Exercise prompt
Write out exactly the lines below that run from the line containing "Outline anything matching" through the last line of the records.

Stored items

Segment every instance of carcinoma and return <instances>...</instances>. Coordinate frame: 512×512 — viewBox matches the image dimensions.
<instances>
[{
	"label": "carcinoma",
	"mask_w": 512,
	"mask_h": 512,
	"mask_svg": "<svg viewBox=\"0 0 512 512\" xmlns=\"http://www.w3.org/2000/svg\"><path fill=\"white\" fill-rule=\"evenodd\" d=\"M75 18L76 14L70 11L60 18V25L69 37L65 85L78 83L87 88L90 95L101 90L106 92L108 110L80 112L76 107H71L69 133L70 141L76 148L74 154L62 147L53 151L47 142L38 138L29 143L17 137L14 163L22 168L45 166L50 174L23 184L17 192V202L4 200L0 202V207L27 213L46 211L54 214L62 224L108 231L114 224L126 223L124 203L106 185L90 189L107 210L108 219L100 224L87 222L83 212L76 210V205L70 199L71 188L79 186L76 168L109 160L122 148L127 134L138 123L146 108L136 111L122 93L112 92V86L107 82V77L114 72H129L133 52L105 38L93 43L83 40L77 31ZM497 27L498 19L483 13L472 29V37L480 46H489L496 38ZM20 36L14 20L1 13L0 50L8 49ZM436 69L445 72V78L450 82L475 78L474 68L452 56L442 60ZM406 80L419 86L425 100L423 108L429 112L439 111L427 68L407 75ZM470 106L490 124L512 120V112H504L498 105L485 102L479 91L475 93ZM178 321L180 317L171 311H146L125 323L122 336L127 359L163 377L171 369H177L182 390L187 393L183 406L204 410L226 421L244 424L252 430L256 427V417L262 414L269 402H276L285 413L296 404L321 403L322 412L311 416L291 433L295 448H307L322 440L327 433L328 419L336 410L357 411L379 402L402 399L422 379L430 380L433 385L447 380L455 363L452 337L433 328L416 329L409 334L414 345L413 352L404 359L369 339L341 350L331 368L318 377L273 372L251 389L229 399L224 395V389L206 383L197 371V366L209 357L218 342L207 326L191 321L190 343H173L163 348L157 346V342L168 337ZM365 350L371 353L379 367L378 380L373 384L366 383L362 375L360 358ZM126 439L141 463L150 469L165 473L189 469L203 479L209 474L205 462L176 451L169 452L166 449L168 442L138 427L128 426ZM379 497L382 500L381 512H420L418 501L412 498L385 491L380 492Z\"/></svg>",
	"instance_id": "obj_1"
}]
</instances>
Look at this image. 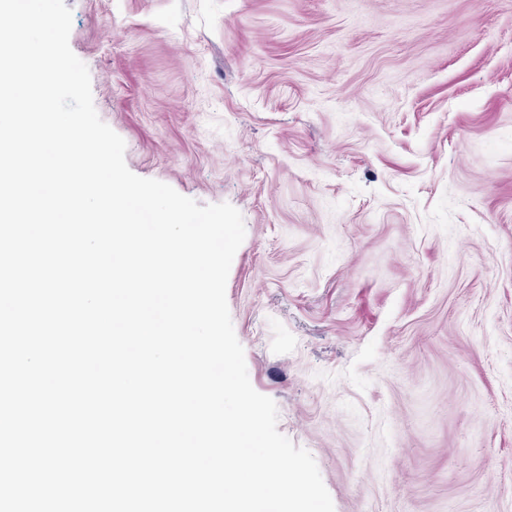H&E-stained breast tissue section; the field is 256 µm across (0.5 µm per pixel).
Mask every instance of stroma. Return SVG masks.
Returning <instances> with one entry per match:
<instances>
[{
  "label": "stroma",
  "mask_w": 512,
  "mask_h": 512,
  "mask_svg": "<svg viewBox=\"0 0 512 512\" xmlns=\"http://www.w3.org/2000/svg\"><path fill=\"white\" fill-rule=\"evenodd\" d=\"M143 178L227 202L253 388L335 512H512V0H64Z\"/></svg>",
  "instance_id": "1"
}]
</instances>
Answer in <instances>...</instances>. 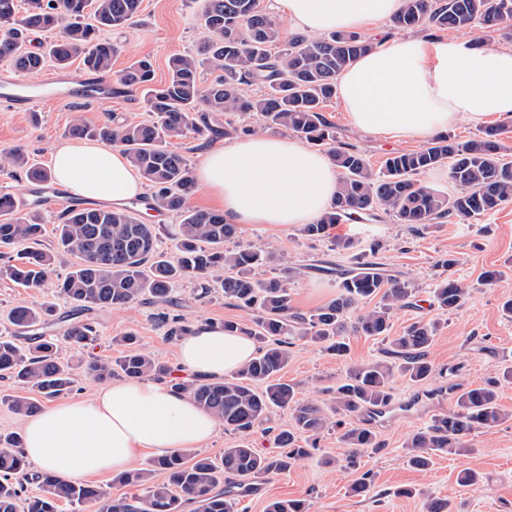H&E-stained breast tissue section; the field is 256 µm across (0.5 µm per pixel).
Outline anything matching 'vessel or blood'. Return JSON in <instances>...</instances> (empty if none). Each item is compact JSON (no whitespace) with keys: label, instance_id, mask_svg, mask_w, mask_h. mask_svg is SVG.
<instances>
[{"label":"vessel or blood","instance_id":"b4317fda","mask_svg":"<svg viewBox=\"0 0 512 512\" xmlns=\"http://www.w3.org/2000/svg\"><path fill=\"white\" fill-rule=\"evenodd\" d=\"M112 86V76L104 73L72 75L55 72L37 82L5 73L0 75V104L15 112H28L46 102L80 100L104 103L113 98Z\"/></svg>","mask_w":512,"mask_h":512}]
</instances>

Result of this task
Outline anything matching 'vessel or blood'. Return JSON in <instances>...</instances> (empty if none). Each item is compact JSON (no whitespace) with keys: label, instance_id, mask_svg, mask_w, mask_h. mask_svg is SVG.
<instances>
[{"label":"vessel or blood","instance_id":"b4317fda","mask_svg":"<svg viewBox=\"0 0 512 512\" xmlns=\"http://www.w3.org/2000/svg\"><path fill=\"white\" fill-rule=\"evenodd\" d=\"M112 86V76L104 73L72 75L55 72L37 82L5 73L0 75V104L15 112H28L46 102L80 100L104 103L113 98Z\"/></svg>","mask_w":512,"mask_h":512}]
</instances>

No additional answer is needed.